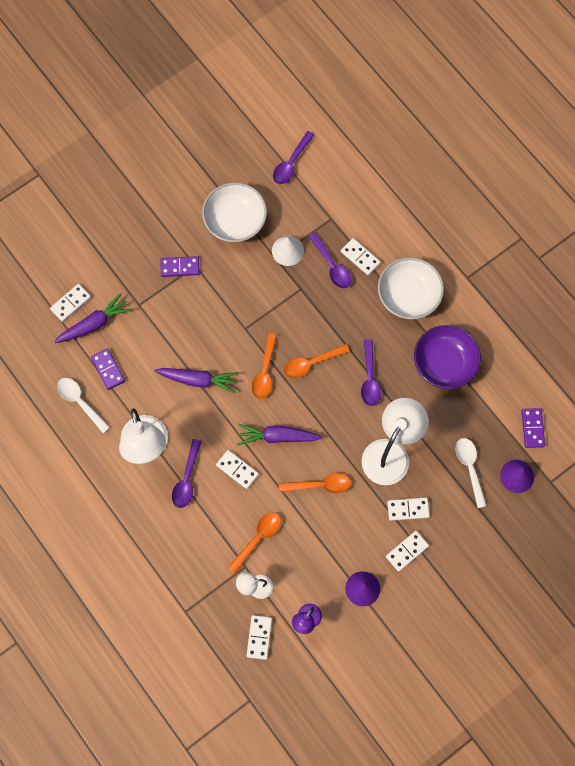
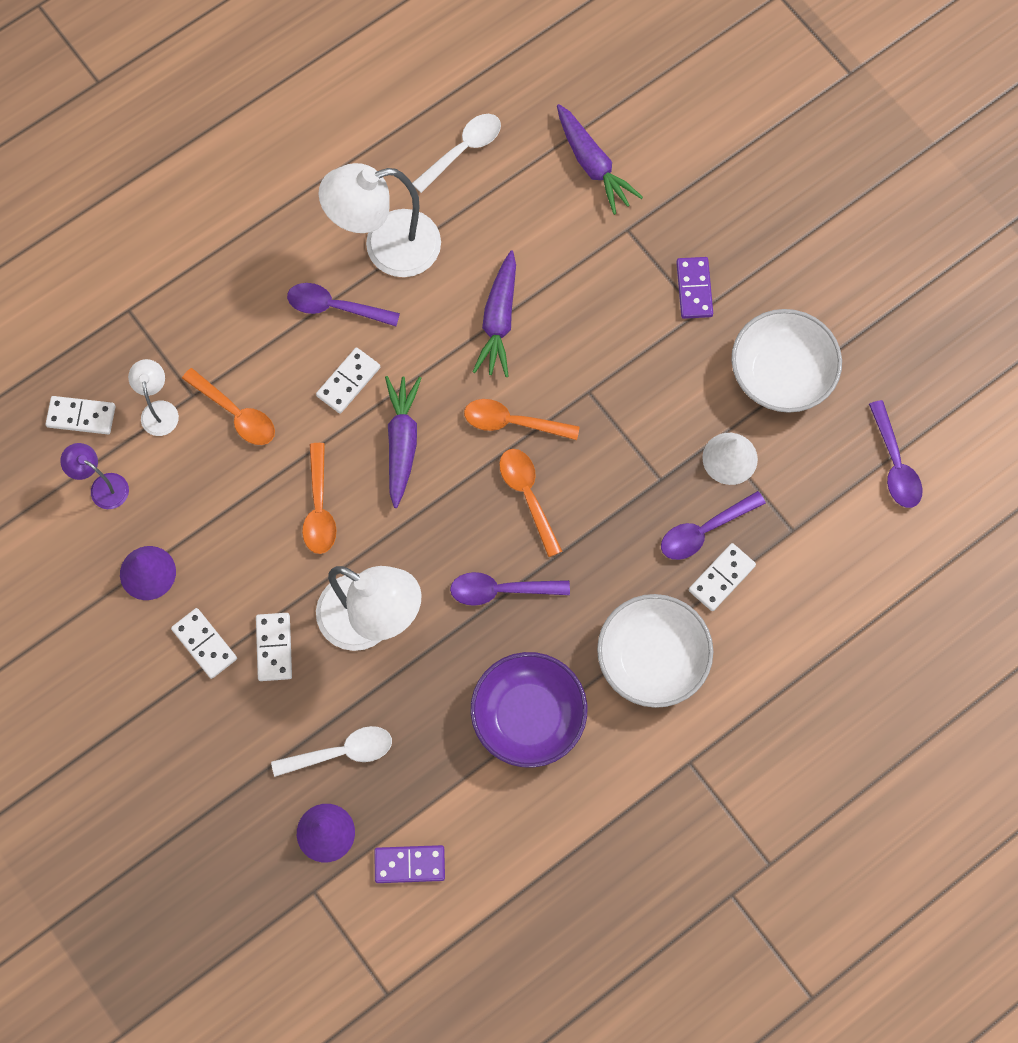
camera: 90 degrees right, 0 degrees up
(71, 303) = (627, 130): white domino -> none
(108, 369) = (516, 188): purple domino -> none
(291, 163) = (895, 464): purple spoon -> purple spoon turned 135 degrees counterclockwise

About this exercise. When you reproduce the data shown above, keep each line exact and omit every picture.

Solved problem.
camera: 90 degrees right, 0 degrees up
(71, 303) = (627, 130): white domino -> none
(108, 369) = (516, 188): purple domino -> none
(291, 163) = (895, 464): purple spoon -> purple spoon turned 135 degrees counterclockwise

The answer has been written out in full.